[RECORDS Boundary: Start]
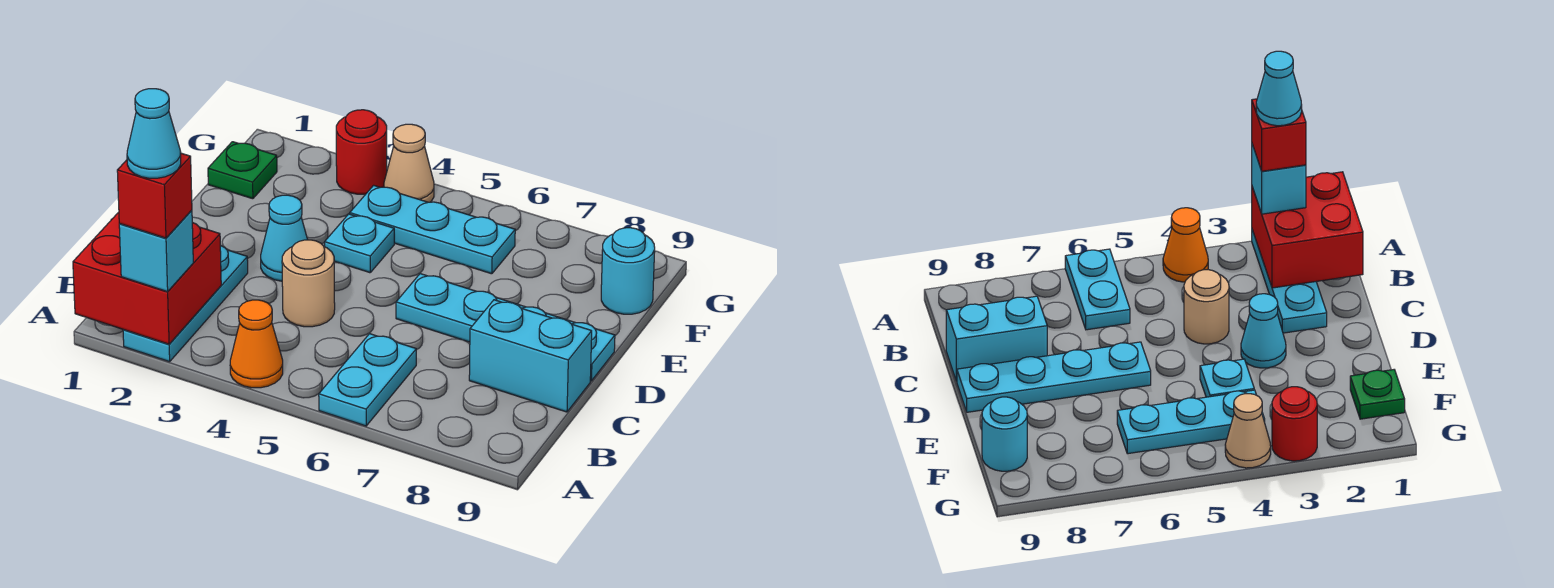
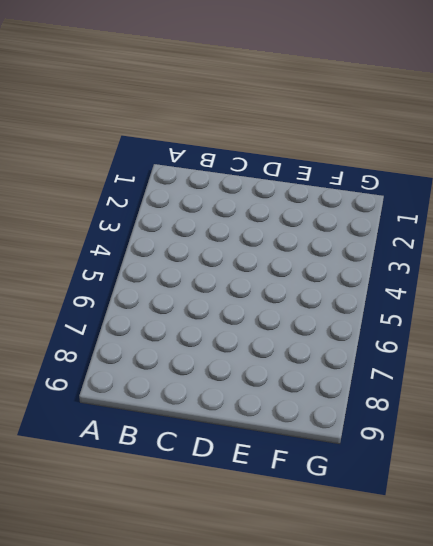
none -> cyan plate A2:C2 level 1
none -> orange cone A4 level 1
none -> cyan plate A6:B6 level 1

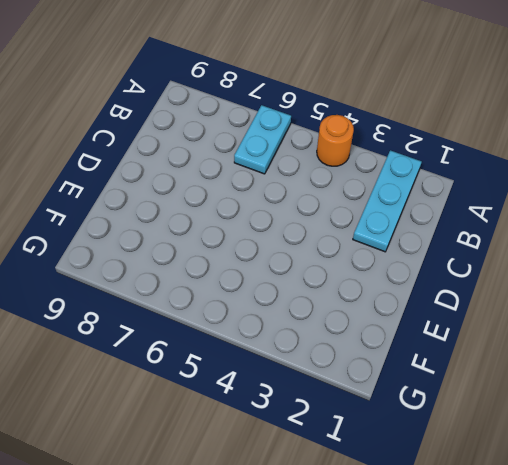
orange round brick A4 level 1 -> orange cone A4 level 1
none -> tan round brick C4 level 1
none -> cyan brick C8:C9 level 1
none -> cyan cone D3 level 1

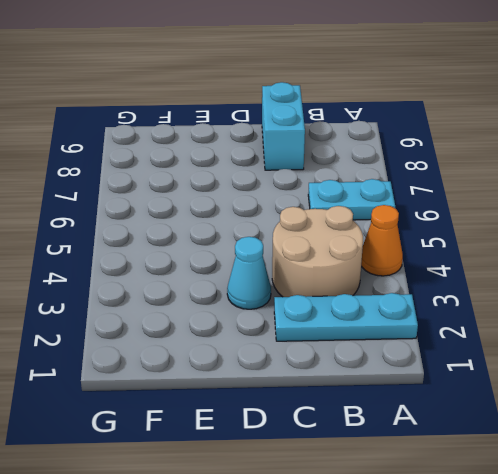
tan round brick B3:C4 level 1 -> tan round brick C4 level 1
none -> cyan plate D6:D9 level 1
none -> cyan plate E4 level 1
none -> green plate F1 level 1

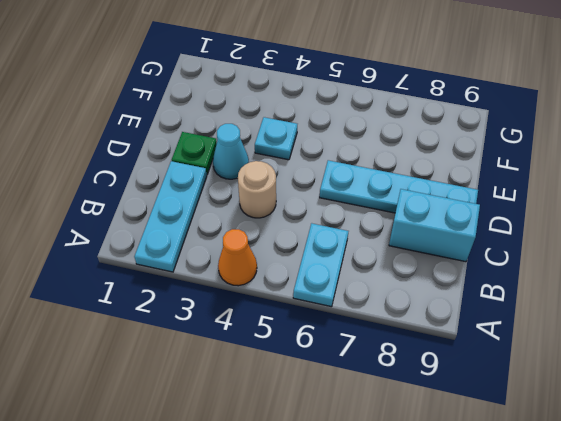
green plate D2 level 1 -> green plate F1 level 1
none -> cyan plate F4:F6 level 1
none -> cyan round brick F9 level 1
none -> red round brick G3 level 1

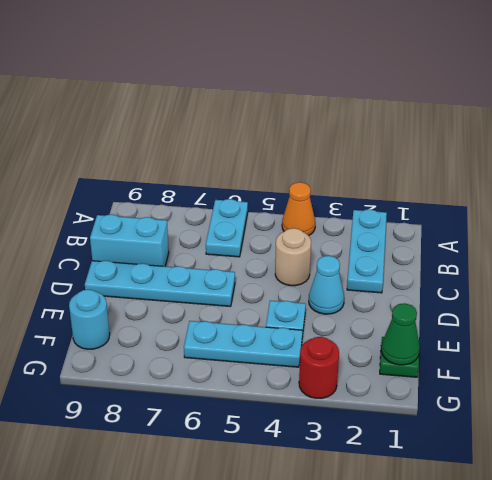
green cone F1 level 2 -> none
none -> tan cone G4 level 1
none -> red brick A1:B2 level 2
none -> cyan brick A2 level 3

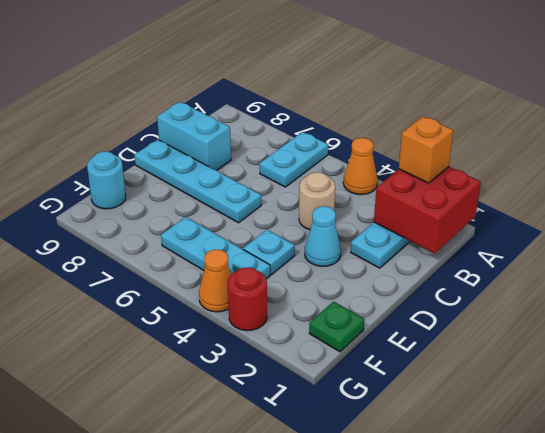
orange brick A2 level 3 -> cyan brick A2 level 3
orange cone G4 level 1 -> tan cone G4 level 1
none -> red brick A2 level 4
none -> cyan cone A2 level 5

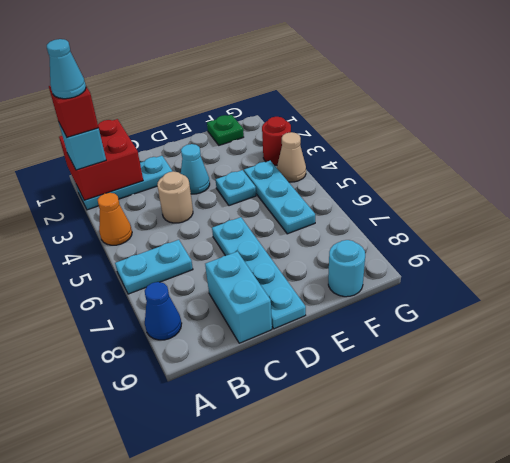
blue cone A8 level 1 -> none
[RECORDS Boundary: End]
**TASK TO COMPLETE**
In the entries above, count each line that includes "round" and report the total with no other text.

**WRITTEN REPLY**
5